* [Task objective]: Each line from the one that holds "yellow triangle: (484, 163)" to the end of the records is to be retyped exactly. Pictures are not part of the copy.

* [Data records]:
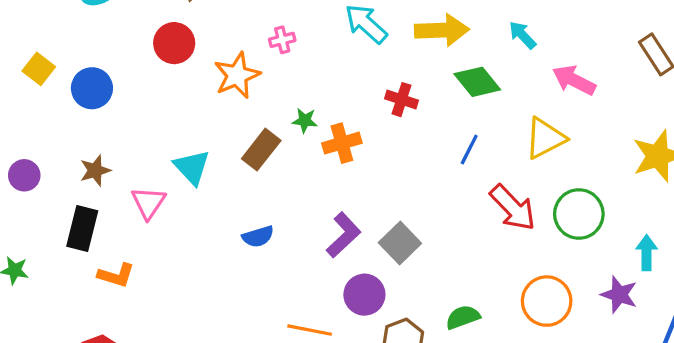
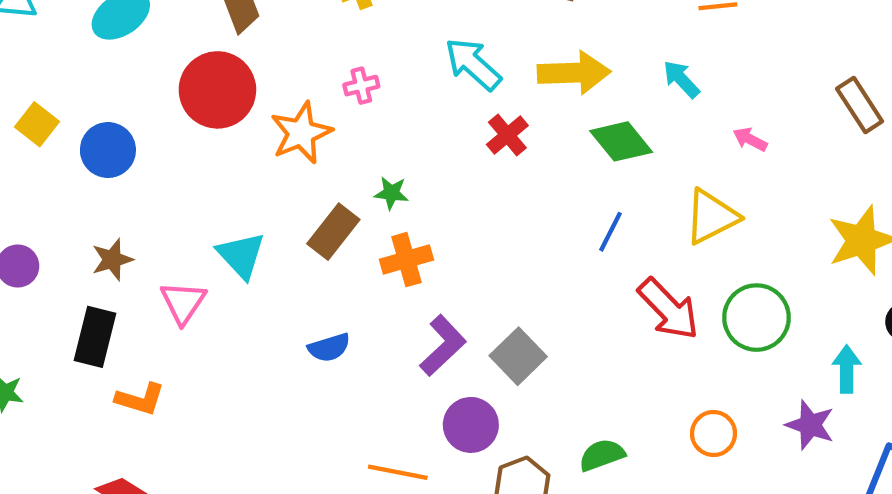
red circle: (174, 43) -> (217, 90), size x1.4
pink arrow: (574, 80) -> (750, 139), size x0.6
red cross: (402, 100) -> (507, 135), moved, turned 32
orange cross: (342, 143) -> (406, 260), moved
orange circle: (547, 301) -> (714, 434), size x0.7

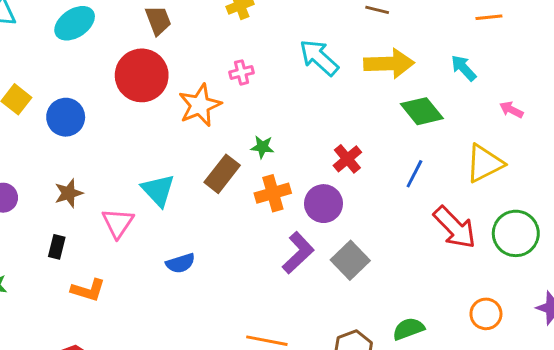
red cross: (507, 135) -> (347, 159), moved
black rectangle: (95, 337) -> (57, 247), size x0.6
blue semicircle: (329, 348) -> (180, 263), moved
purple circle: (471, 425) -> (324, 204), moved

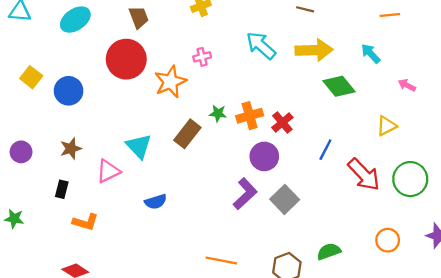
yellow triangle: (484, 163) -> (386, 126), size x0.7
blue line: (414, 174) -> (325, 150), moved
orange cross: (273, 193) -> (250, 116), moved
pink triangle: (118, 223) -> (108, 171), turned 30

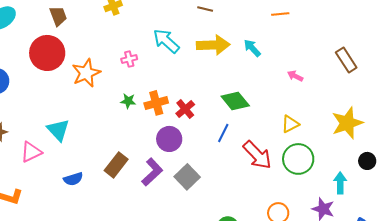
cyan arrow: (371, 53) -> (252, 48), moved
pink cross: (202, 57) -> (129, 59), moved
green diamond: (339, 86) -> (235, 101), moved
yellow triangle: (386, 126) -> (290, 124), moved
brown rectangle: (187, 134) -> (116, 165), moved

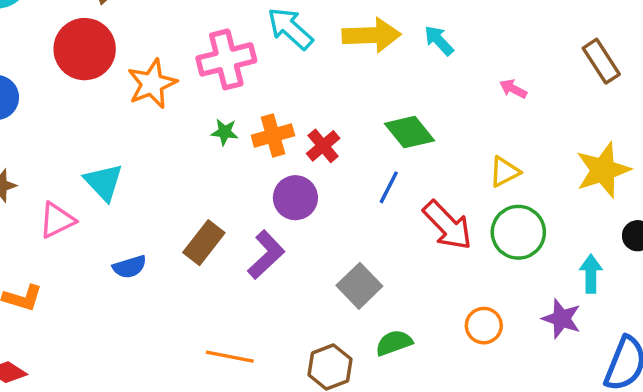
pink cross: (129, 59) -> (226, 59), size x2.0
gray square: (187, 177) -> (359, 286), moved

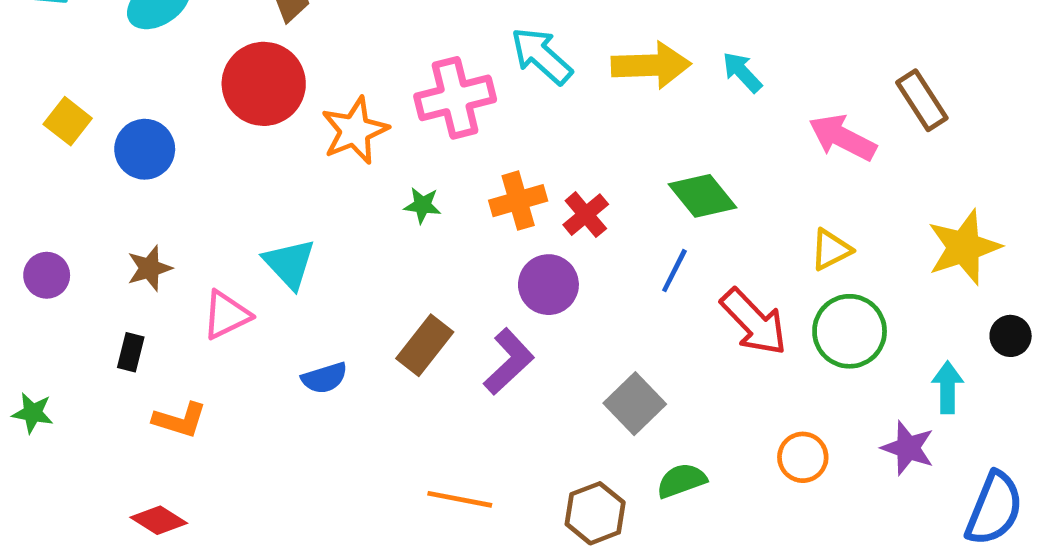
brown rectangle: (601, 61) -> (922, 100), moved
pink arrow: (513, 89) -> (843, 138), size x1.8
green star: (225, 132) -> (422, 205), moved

* [Task solution]:
yellow triangle: (484, 163) -> (386, 126), size x0.7
blue line: (414, 174) -> (325, 150), moved
orange cross: (273, 193) -> (250, 116), moved
pink triangle: (118, 223) -> (108, 171), turned 30

cyan arrow: (371, 53) -> (252, 48), moved
pink cross: (202, 57) -> (129, 59), moved
green diamond: (339, 86) -> (235, 101), moved
yellow triangle: (386, 126) -> (290, 124), moved
brown rectangle: (187, 134) -> (116, 165), moved

pink cross: (129, 59) -> (226, 59), size x2.0
gray square: (187, 177) -> (359, 286), moved

brown rectangle: (601, 61) -> (922, 100), moved
pink arrow: (513, 89) -> (843, 138), size x1.8
green star: (225, 132) -> (422, 205), moved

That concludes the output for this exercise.